REQUIREMENT =>
Copy out, from the entries below, each line that holds the string "yellow".

DATA LISTING =>
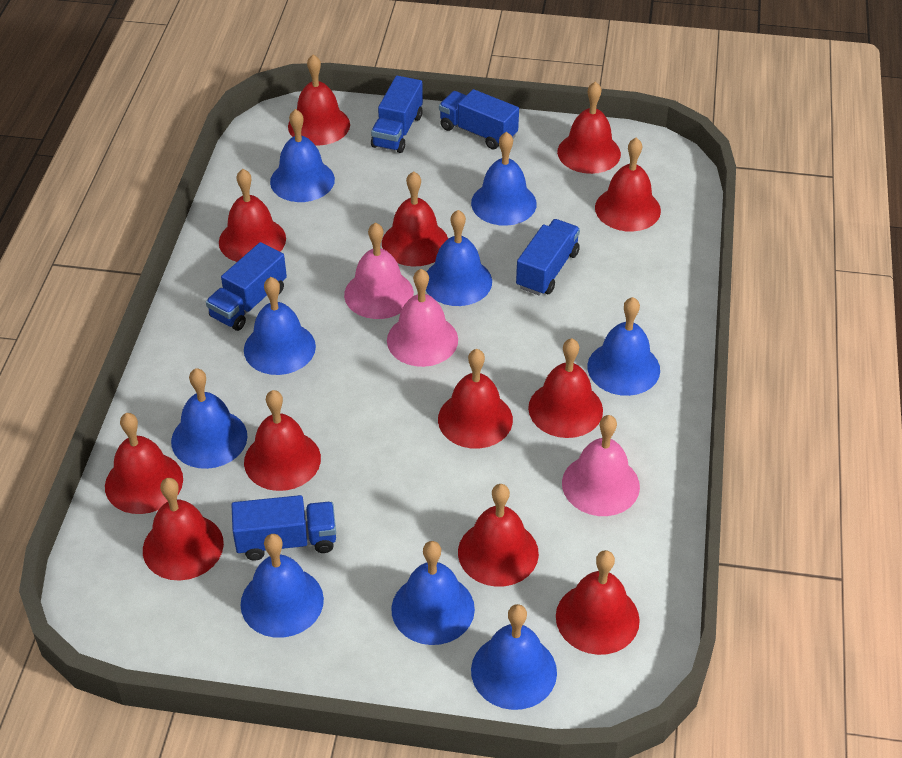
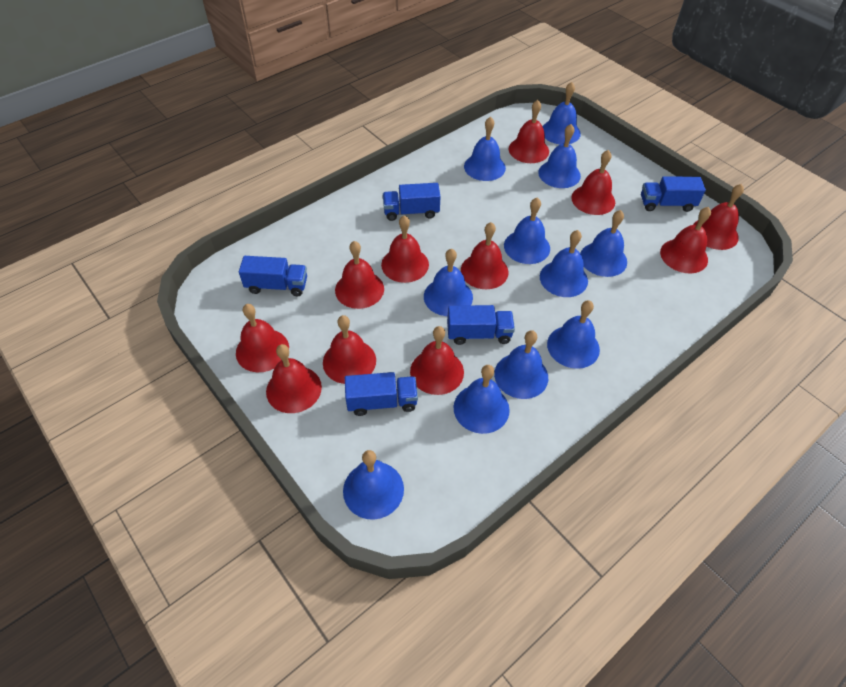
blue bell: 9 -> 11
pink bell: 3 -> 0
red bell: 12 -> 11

...

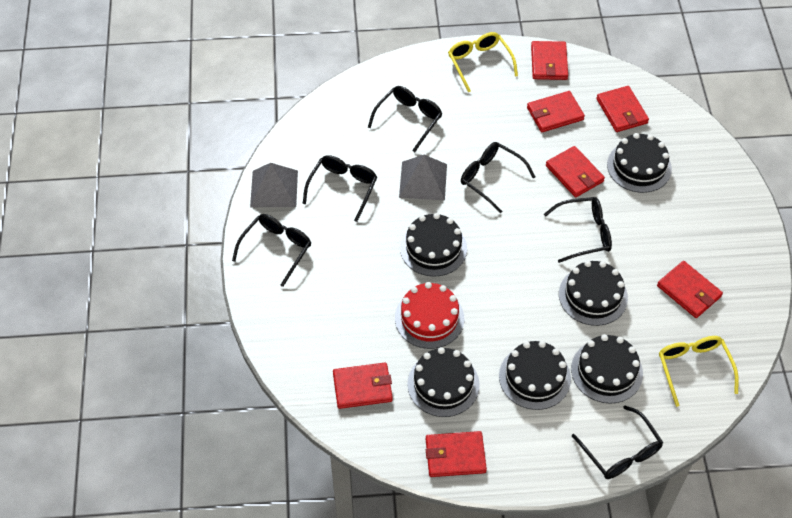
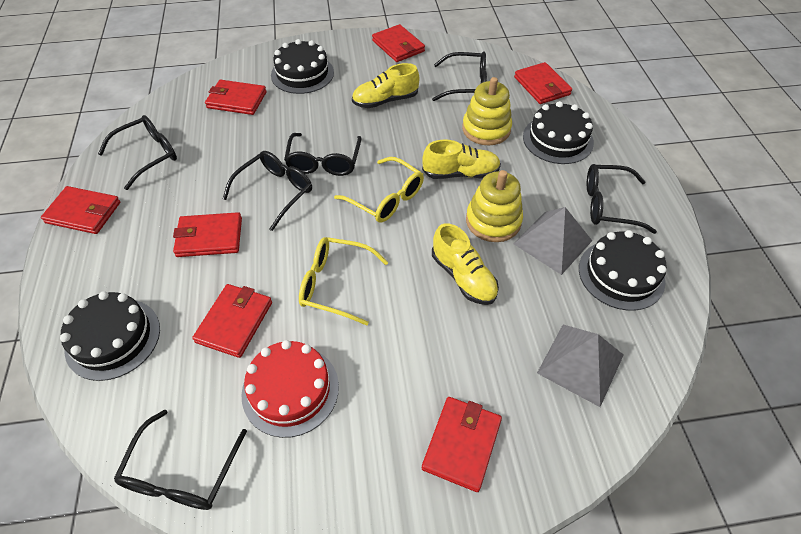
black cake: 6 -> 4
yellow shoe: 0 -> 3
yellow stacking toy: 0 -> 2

TASK RESULT =>
yellow shoe: 0 -> 3
yellow stacking toy: 0 -> 2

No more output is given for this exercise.